## EXERCISE DIRECTIONS
Copy out the data below as written; omit any images.

Scene edit records:

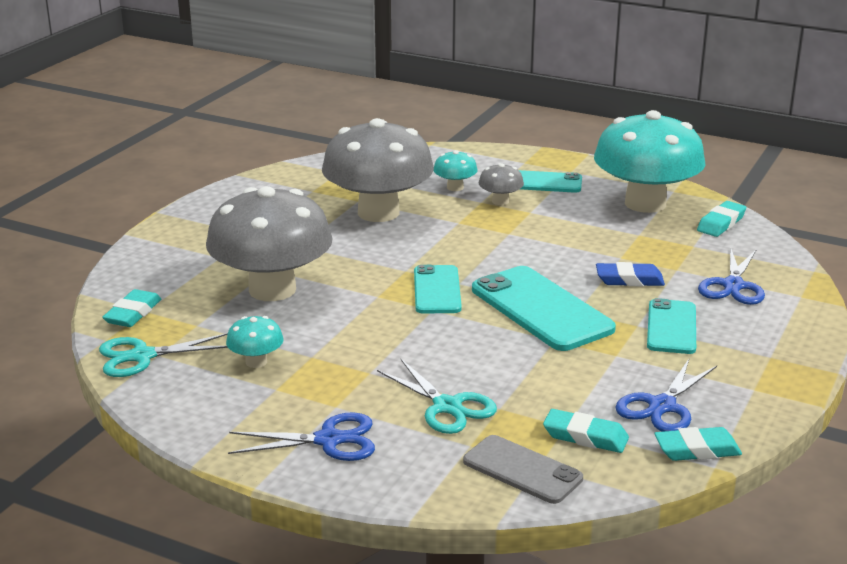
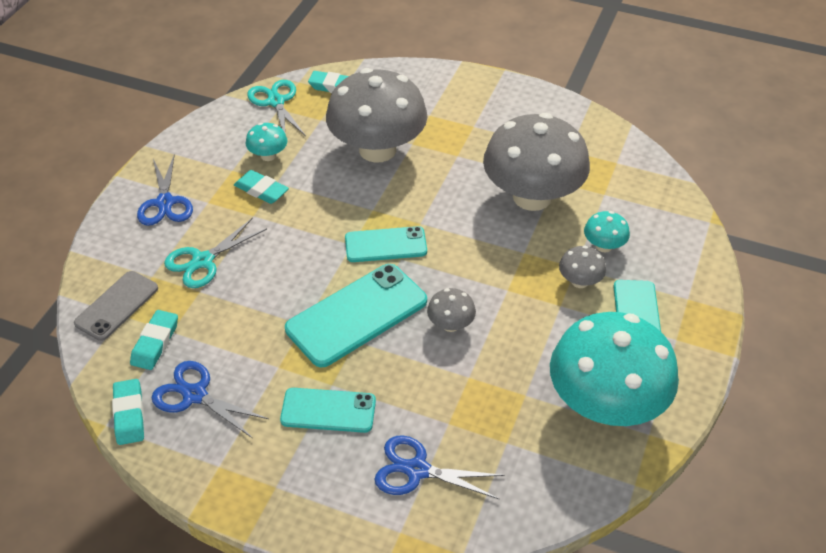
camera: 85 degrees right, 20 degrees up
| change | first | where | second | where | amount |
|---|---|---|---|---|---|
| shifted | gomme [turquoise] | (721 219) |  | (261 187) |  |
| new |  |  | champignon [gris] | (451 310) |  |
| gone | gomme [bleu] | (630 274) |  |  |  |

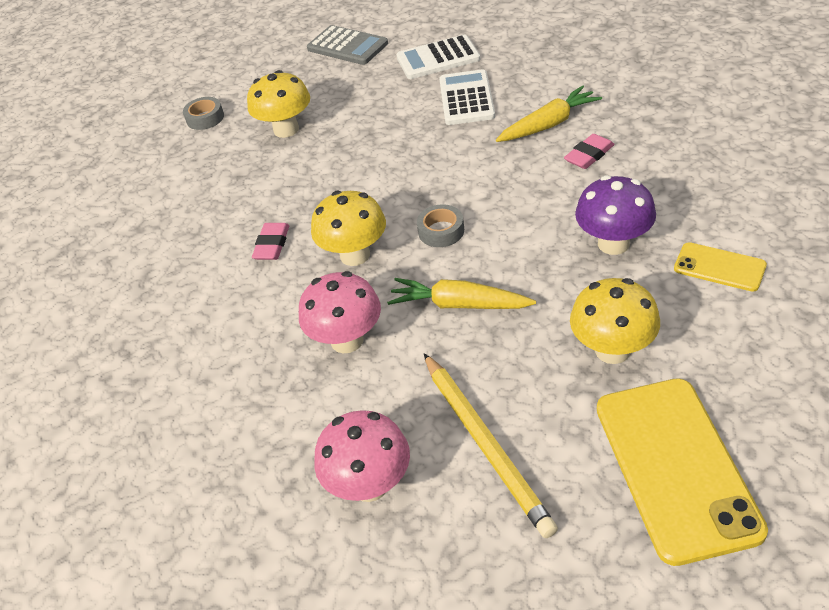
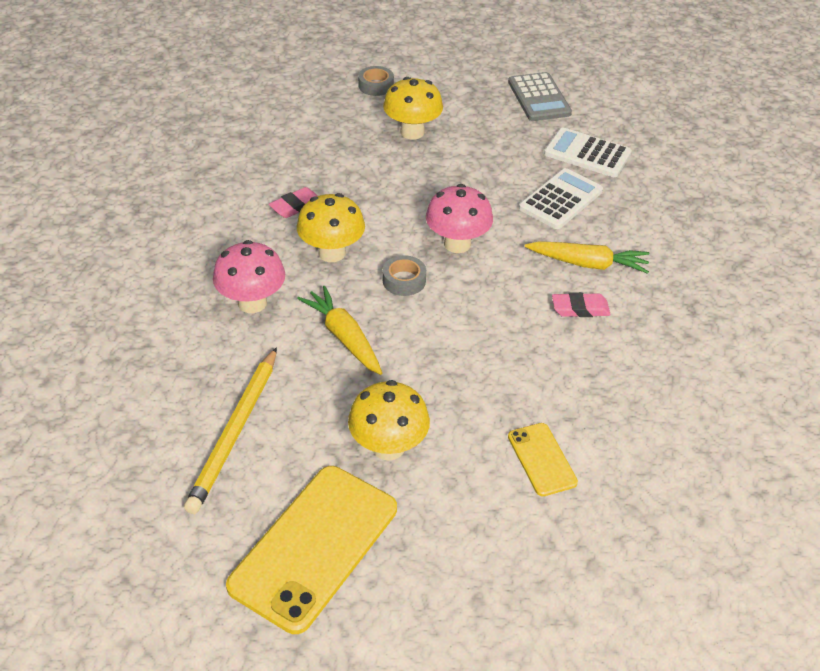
camera: 35 degrees right, 0 degrees up
| change | first | where | second | where | amount |
|---|---|---|---|---|---|
| shifted | champignon [rose] | (362 456) |  | (459 218) |  |
| gone | champignon [violet] | (615 215) |  |  |  |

## EXPECTED ANSWER
camera: 85 degrees right, 20 degrees up
| change | first | where | second | where | amount |
|---|---|---|---|---|---|
| shifted | gomme [turquoise] | (721 219) |  | (261 187) |  |
| new |  |  | champignon [gris] | (451 310) |  |
| gone | gomme [bleu] | (630 274) |  |  |  |

camera: 35 degrees right, 0 degrees up
| change | first | where | second | where | amount |
|---|---|---|---|---|---|
| shifted | champignon [rose] | (362 456) |  | (459 218) |  |
| gone | champignon [violet] | (615 215) |  |  |  |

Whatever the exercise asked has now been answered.